======== Dataset entries ========

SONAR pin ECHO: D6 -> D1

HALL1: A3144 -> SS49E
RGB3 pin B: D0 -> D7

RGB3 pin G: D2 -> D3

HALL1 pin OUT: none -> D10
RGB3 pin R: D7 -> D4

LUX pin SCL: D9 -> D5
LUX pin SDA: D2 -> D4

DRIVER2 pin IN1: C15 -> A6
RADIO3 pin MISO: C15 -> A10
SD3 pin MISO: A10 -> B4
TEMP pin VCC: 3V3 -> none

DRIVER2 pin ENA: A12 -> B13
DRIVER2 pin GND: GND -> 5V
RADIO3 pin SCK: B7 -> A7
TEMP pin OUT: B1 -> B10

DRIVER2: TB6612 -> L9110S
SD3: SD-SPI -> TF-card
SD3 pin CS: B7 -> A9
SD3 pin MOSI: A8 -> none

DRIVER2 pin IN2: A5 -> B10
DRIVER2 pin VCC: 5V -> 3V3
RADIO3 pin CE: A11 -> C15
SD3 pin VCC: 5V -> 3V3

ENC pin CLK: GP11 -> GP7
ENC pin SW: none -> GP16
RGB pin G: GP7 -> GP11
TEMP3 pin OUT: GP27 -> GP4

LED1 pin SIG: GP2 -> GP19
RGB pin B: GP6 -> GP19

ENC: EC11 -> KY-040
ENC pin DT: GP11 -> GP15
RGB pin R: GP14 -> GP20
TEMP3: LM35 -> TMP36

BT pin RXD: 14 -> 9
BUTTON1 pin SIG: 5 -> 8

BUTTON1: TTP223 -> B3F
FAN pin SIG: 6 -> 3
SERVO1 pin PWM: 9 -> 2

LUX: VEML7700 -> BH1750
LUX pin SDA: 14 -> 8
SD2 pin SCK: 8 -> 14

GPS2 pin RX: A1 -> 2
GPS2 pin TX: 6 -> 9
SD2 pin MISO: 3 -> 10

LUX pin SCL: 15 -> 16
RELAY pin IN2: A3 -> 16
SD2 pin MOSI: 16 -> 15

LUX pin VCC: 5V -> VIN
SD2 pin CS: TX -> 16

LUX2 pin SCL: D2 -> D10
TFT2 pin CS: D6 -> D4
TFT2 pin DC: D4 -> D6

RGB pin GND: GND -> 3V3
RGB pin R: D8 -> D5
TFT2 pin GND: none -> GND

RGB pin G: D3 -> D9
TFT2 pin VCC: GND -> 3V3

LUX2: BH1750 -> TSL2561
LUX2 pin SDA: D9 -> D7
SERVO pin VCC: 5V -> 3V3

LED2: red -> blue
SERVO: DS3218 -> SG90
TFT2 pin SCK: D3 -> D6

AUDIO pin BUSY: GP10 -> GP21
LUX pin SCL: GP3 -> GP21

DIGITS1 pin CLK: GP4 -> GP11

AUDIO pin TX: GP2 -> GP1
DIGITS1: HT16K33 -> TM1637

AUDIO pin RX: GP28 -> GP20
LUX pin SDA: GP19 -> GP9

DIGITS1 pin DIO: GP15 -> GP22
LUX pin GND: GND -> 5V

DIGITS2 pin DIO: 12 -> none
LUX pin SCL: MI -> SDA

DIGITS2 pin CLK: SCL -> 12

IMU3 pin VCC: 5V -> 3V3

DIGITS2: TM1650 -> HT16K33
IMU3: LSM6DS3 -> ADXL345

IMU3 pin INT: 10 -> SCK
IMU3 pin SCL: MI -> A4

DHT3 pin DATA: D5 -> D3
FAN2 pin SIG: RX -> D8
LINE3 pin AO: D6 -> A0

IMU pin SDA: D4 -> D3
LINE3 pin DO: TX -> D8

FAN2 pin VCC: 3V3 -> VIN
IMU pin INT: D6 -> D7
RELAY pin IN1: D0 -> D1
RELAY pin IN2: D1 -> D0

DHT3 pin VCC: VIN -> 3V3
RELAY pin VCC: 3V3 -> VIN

========

**Your task**
Above are the records; copy exactly the lines from the line with "LUX2 pin SDA: D9 -> D7" through the line with "FAN2 pin VCC: 3V3 -> VIN", both included.

**Task response**
LUX2 pin SDA: D9 -> D7
SERVO pin VCC: 5V -> 3V3

LED2: red -> blue
SERVO: DS3218 -> SG90
TFT2 pin SCK: D3 -> D6

AUDIO pin BUSY: GP10 -> GP21
LUX pin SCL: GP3 -> GP21

DIGITS1 pin CLK: GP4 -> GP11

AUDIO pin TX: GP2 -> GP1
DIGITS1: HT16K33 -> TM1637

AUDIO pin RX: GP28 -> GP20
LUX pin SDA: GP19 -> GP9

DIGITS1 pin DIO: GP15 -> GP22
LUX pin GND: GND -> 5V

DIGITS2 pin DIO: 12 -> none
LUX pin SCL: MI -> SDA

DIGITS2 pin CLK: SCL -> 12

IMU3 pin VCC: 5V -> 3V3

DIGITS2: TM1650 -> HT16K33
IMU3: LSM6DS3 -> ADXL345

IMU3 pin INT: 10 -> SCK
IMU3 pin SCL: MI -> A4

DHT3 pin DATA: D5 -> D3
FAN2 pin SIG: RX -> D8
LINE3 pin AO: D6 -> A0

IMU pin SDA: D4 -> D3
LINE3 pin DO: TX -> D8

FAN2 pin VCC: 3V3 -> VIN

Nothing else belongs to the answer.